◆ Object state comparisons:
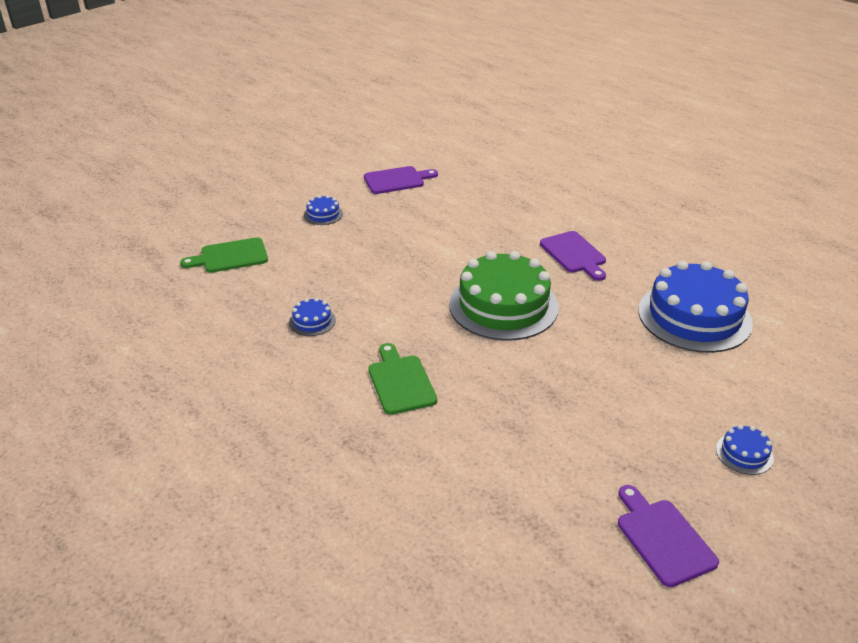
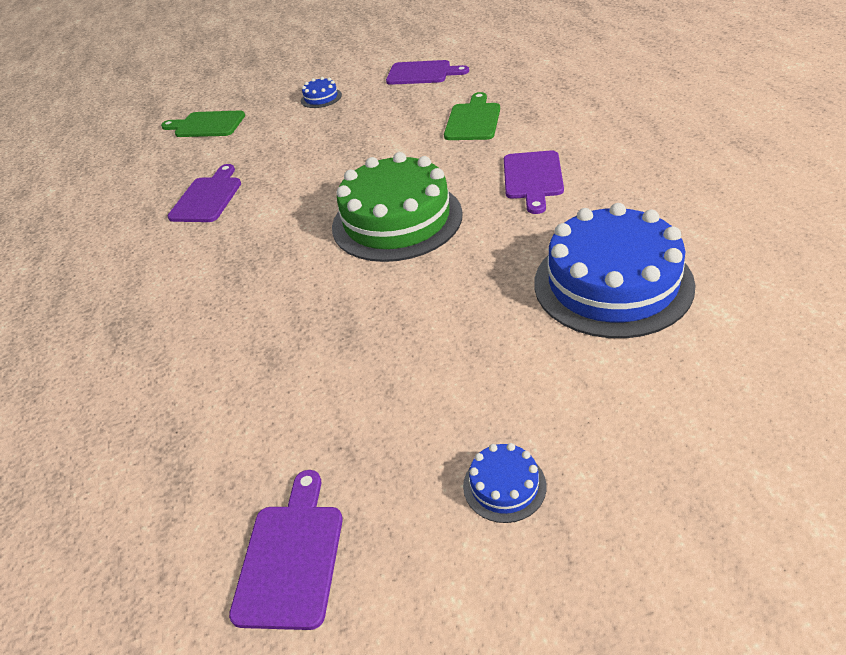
camera: 35 degrees right, 5 degrees up
blue cake [289,298,336,336] -> purple cutting board [168,164,241,222]
green cutting board [368,343,437,415] -> green cutting board moved to [444,92,500,140]

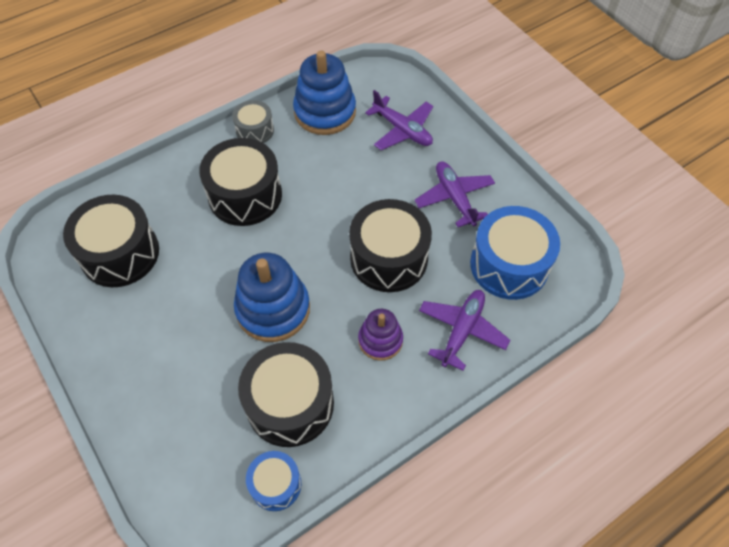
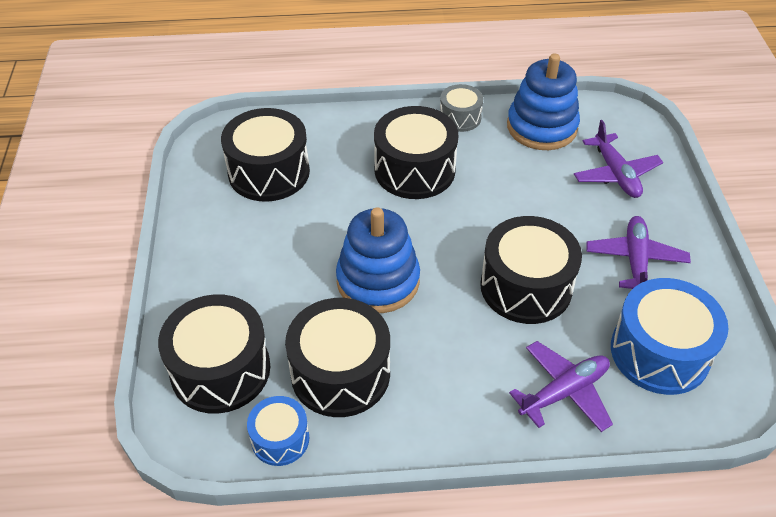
camera: 30 degrees right, 10 degrees down
purple stacking toy [358,309,403,361] -> none
none -> black drum [158,294,270,414]

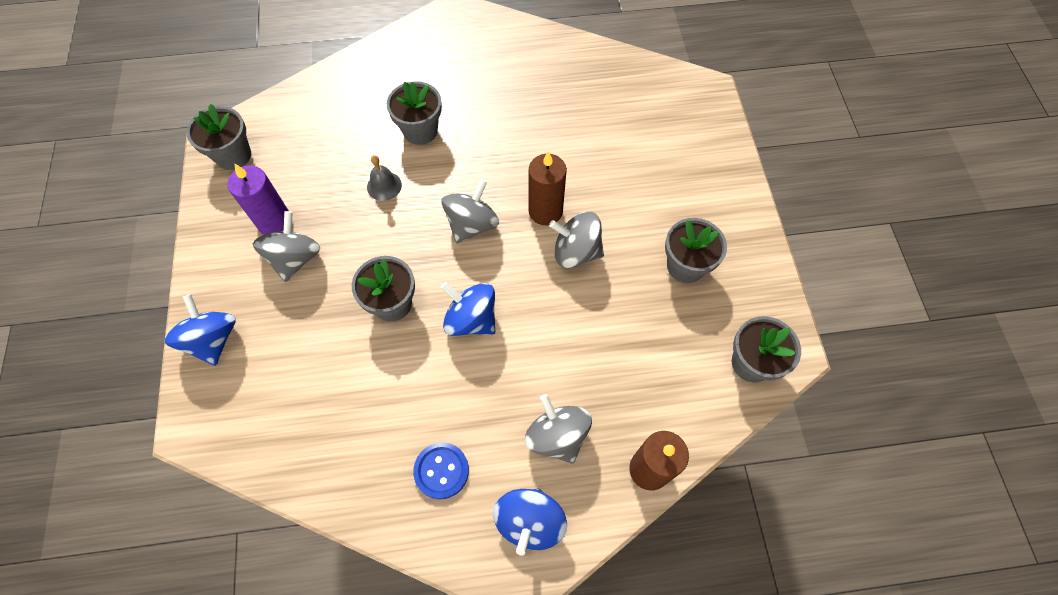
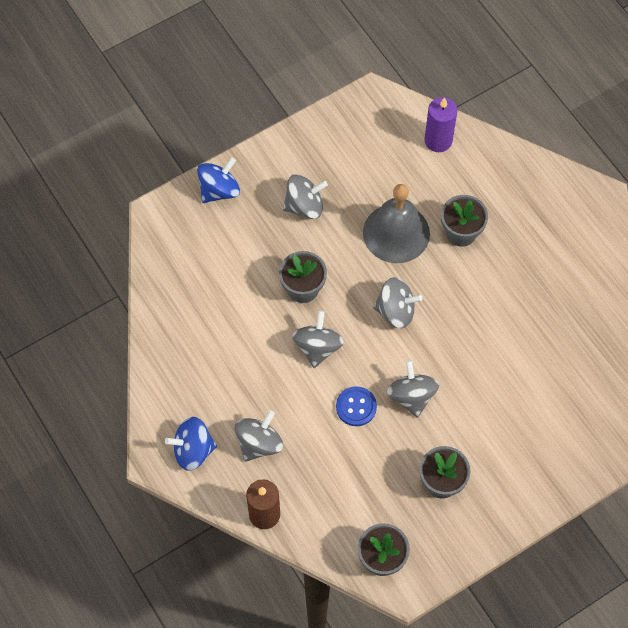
camera: 65 degrees right, 0 degrees up
grey flower pot [187,104,251,170] -> none
purple candle [228,164,289,235] -> purple candle moved to [424,97,457,152]
grey bell [367,155,402,201] -> grey bell [363,184,430,263], size x2.25
blue button [413,442,469,499] -> blue button moved to [336,386,377,426]
blue spinning top [441,282,495,336] -> grey spinning top [292,311,344,368]
brown candle [529,151,567,225] -> none

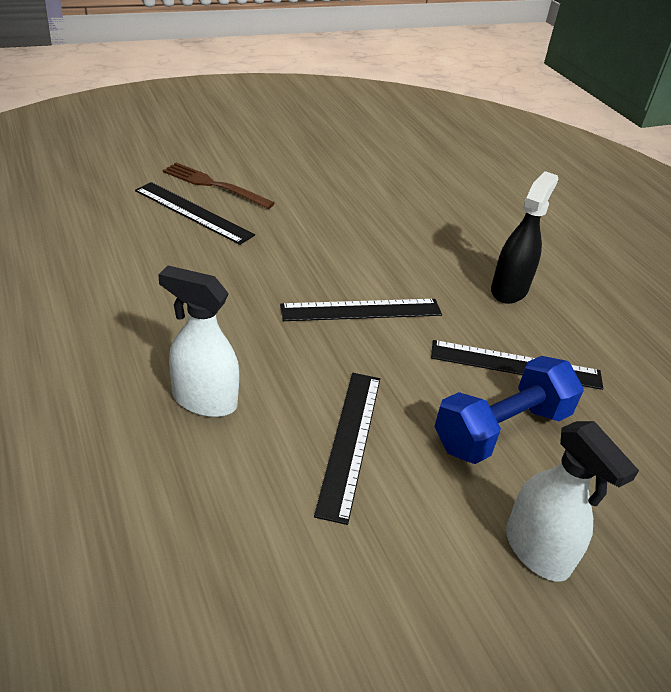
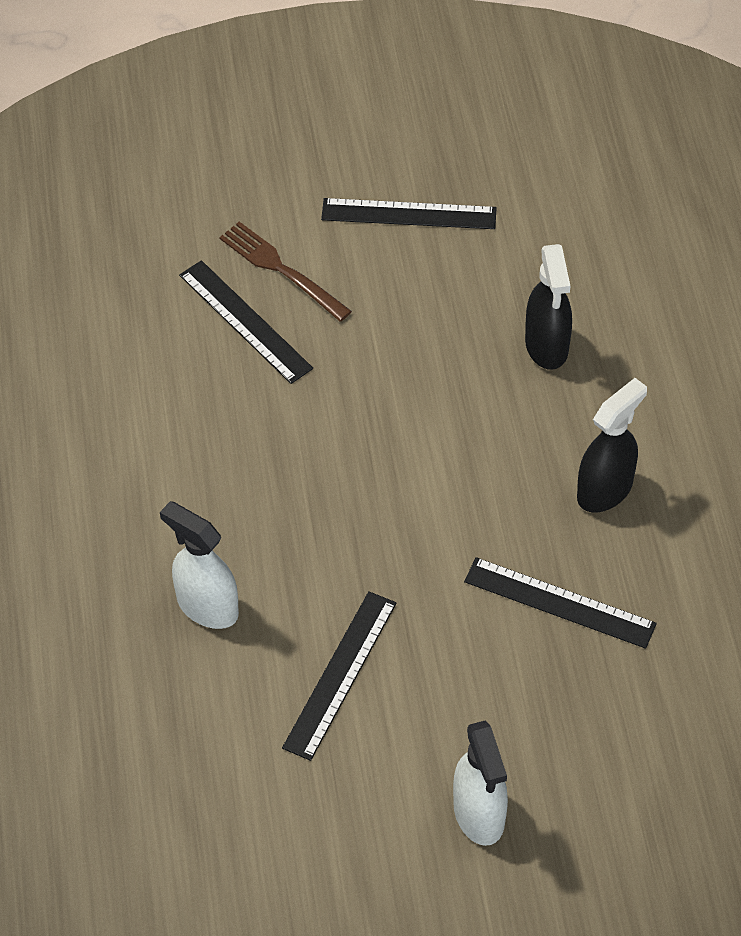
camera: 20 degrees right, 15 degrees up
black ruler [280,299,442,321] -> black ruler moved to [321,198,497,229]
blue dumbbell [434,356,584,464] -> none
none -> black spray bottle [525,244,572,370]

◆ EXERCISE REQUIREMENTS:
A complete and exact copy of the records is required. Exclude the pictures.

◆ RESPONSE AREA:
camera: 35 degrees right, 5 degrees up
blue cake [289,298,336,336] -> purple cutting board [168,164,241,222]
green cutting board [368,343,437,415] -> green cutting board moved to [444,92,500,140]

camera: 30 degrees right, 10 degrees down
purple stacking toy [358,309,403,361] -> none
none -> black drum [158,294,270,414]

camera: 65 degrees right, 0 degrees up
grey flower pot [187,104,251,170] -> none
purple candle [228,164,289,235] -> purple candle moved to [424,97,457,152]
grey bell [367,155,402,201] -> grey bell [363,184,430,263], size x2.25
blue button [413,442,469,499] -> blue button moved to [336,386,377,426]
blue spinning top [441,282,495,336] -> grey spinning top [292,311,344,368]
brown candle [529,151,567,225] -> none

camera: 20 degrees right, 15 degrees up
black ruler [280,299,442,321] -> black ruler moved to [321,198,497,229]
blue dumbbell [434,356,584,464] -> none
none -> black spray bottle [525,244,572,370]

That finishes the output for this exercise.